Exercise description.
From the first line to the last, copy the data exactly and drop the pictures.

** Opening Data to process block **

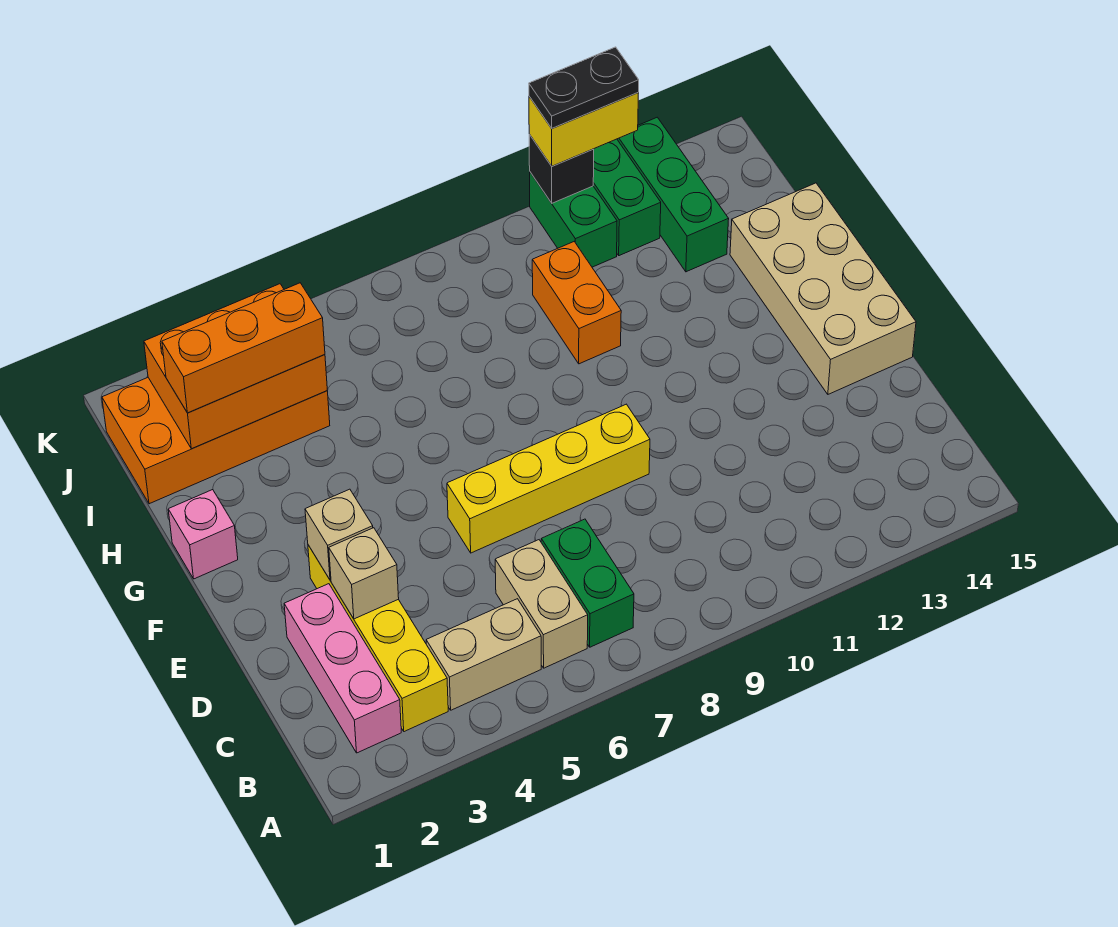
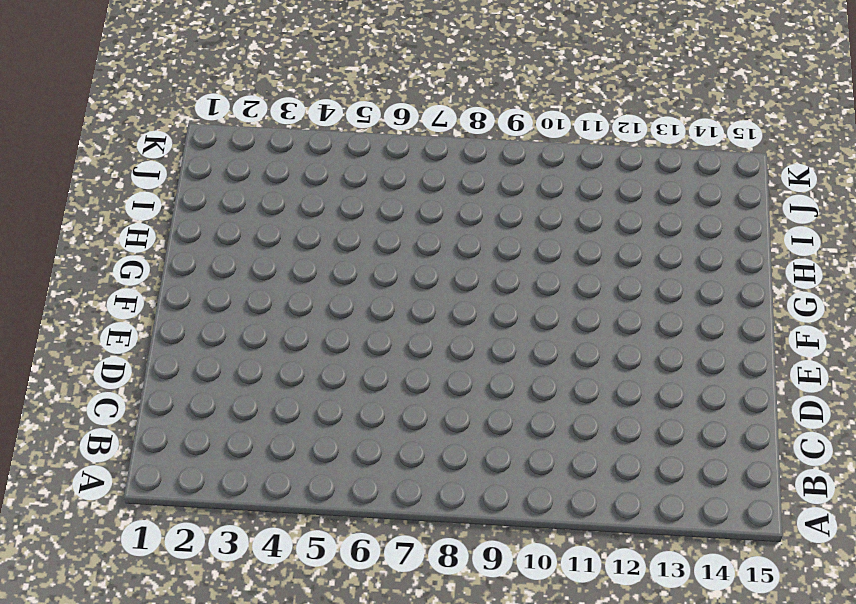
none -> pink brick B2:D2 level 1
none -> yellow brick B3:E3 level 1
none -> tan brick B4:B5 level 1

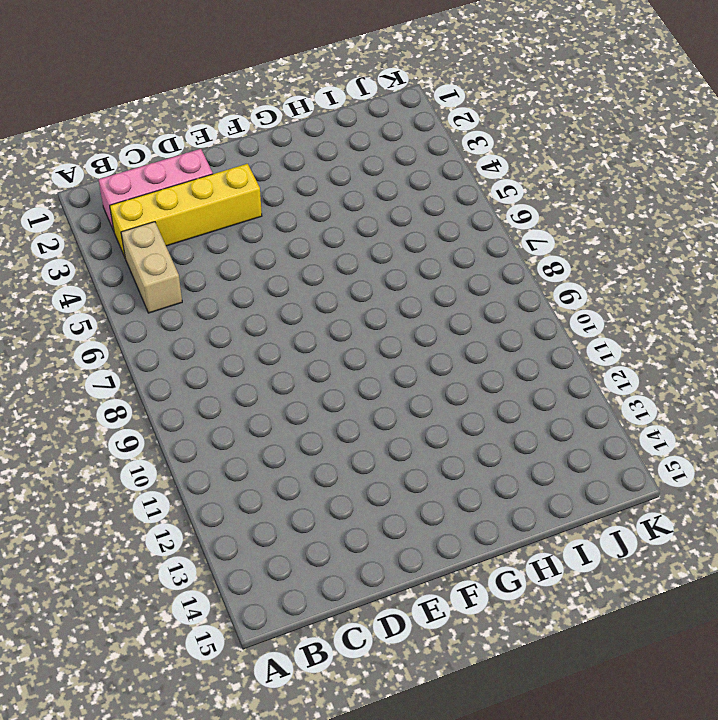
none -> tan brick B6:C6 level 1
none -> green brick B7:C7 level 1
none -> yellow brick E6:E9 level 1

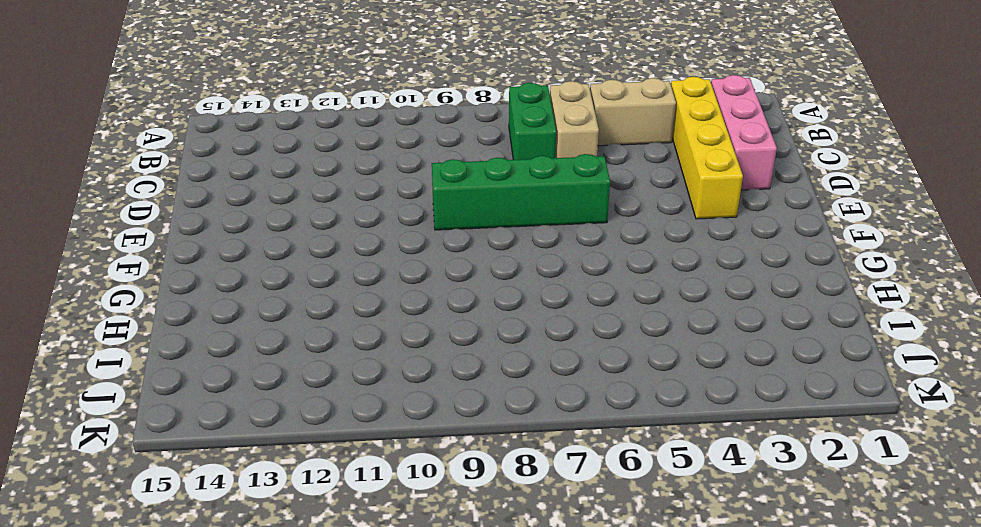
green brick E6:E9 level 1 -> yellow brick E6:E9 level 1
none -> tan brick E14:H15 level 1
none -> pink brick G1 level 1
none -> orange brick H10:I10 level 1

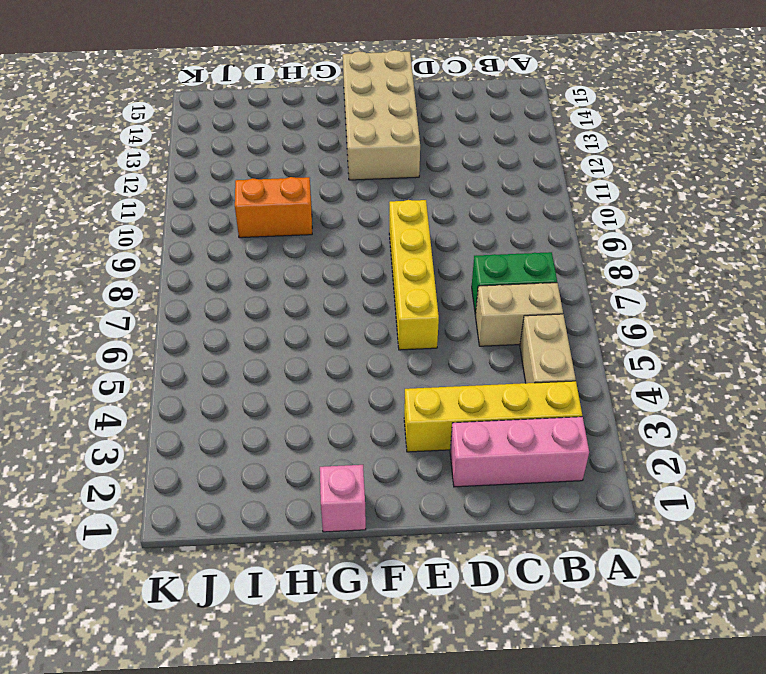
tan brick E12:F15 level 1 -> tan brick E14:H15 level 1
none -> orange brick I1:J4 level 1
none -> green brick I13:K13 level 1
none -> green brick J11:K11 level 1

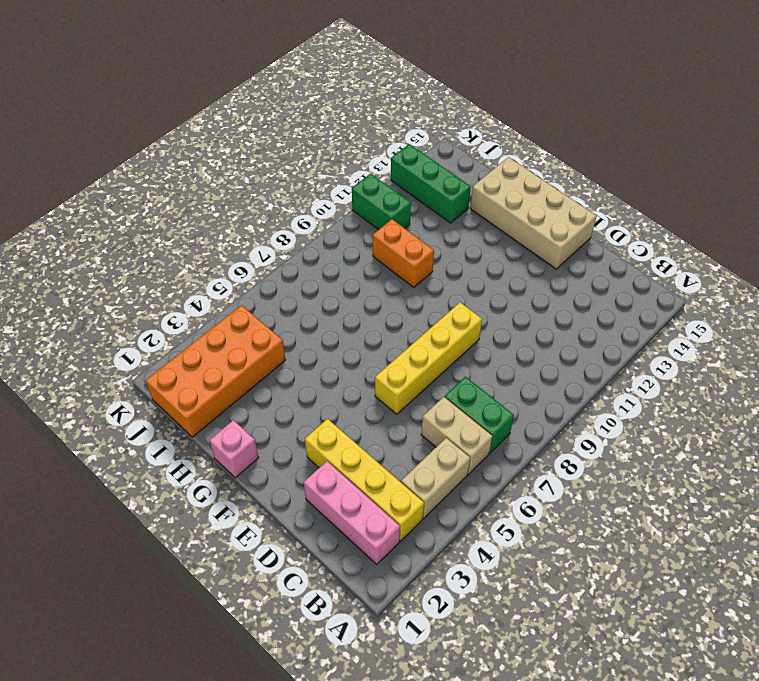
none -> green brick J12:K12 level 1
none -> tan brick D3 level 2
none -> tan brick E3 level 2

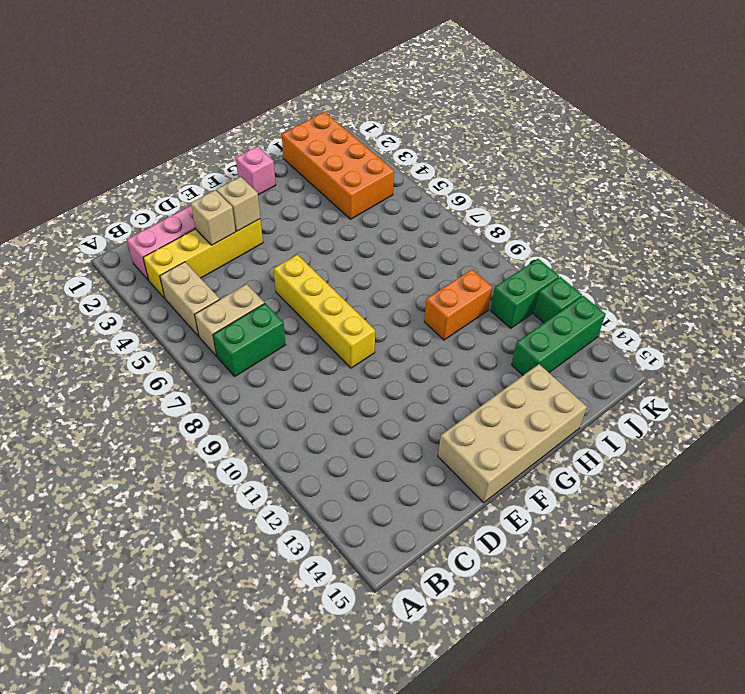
green brick K12 level 1 -> green brick J12:K12 level 1
none -> orange brick I2:J4 level 2
none -> black brick K11 level 2
none -> orange brick I2:I4 level 3

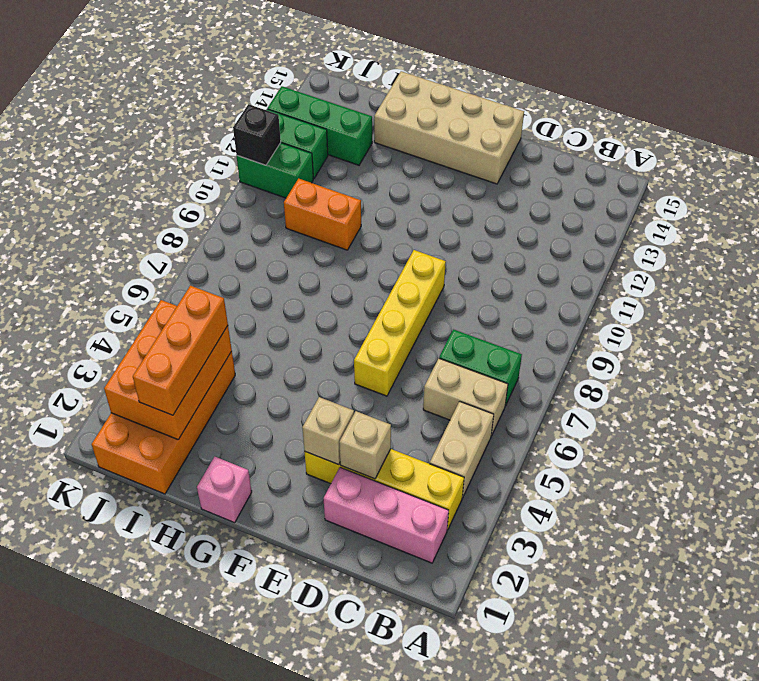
none -> yellow brick K11:K12 level 3
none -> black plate K11:K12 level 4

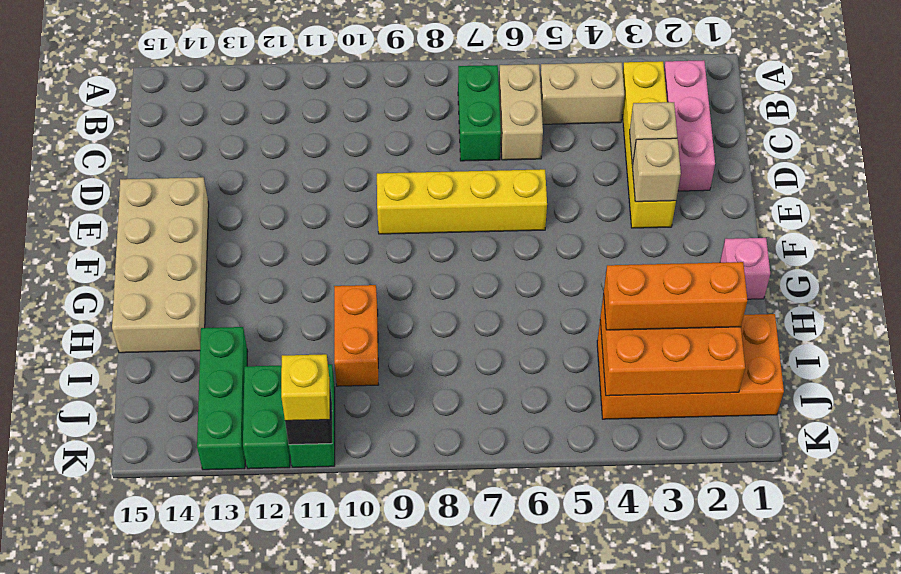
yellow brick K11 level 3 -> yellow brick K11:K12 level 3
none -> black plate K11:K12 level 4

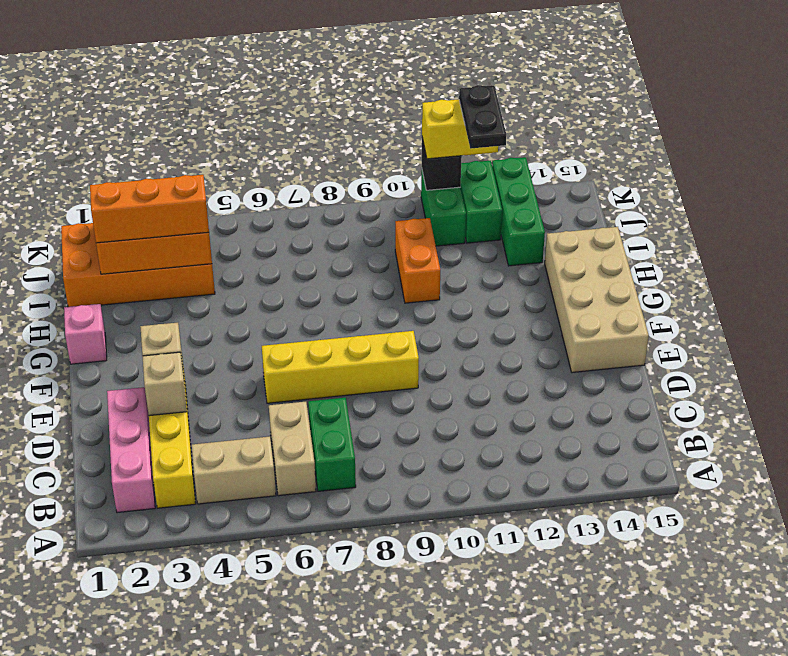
black plate J12:K12 level 4 -> black plate K11:K12 level 4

** Closing Data to process block **

Written response.
none -> pink brick B2:D2 level 1
none -> yellow brick B3:E3 level 1
none -> tan brick B4:B5 level 1

none -> tan brick B6:C6 level 1
none -> green brick B7:C7 level 1
none -> yellow brick E6:E9 level 1

green brick E6:E9 level 1 -> yellow brick E6:E9 level 1
none -> tan brick E14:H15 level 1
none -> pink brick G1 level 1
none -> orange brick H10:I10 level 1

tan brick E12:F15 level 1 -> tan brick E14:H15 level 1
none -> orange brick I1:J4 level 1
none -> green brick I13:K13 level 1
none -> green brick J11:K11 level 1

none -> green brick J12:K12 level 1
none -> tan brick D3 level 2
none -> tan brick E3 level 2

green brick K12 level 1 -> green brick J12:K12 level 1
none -> orange brick I2:J4 level 2
none -> black brick K11 level 2
none -> orange brick I2:I4 level 3

none -> yellow brick K11:K12 level 3
none -> black plate K11:K12 level 4

yellow brick K11 level 3 -> yellow brick K11:K12 level 3
none -> black plate K11:K12 level 4

black plate J12:K12 level 4 -> black plate K11:K12 level 4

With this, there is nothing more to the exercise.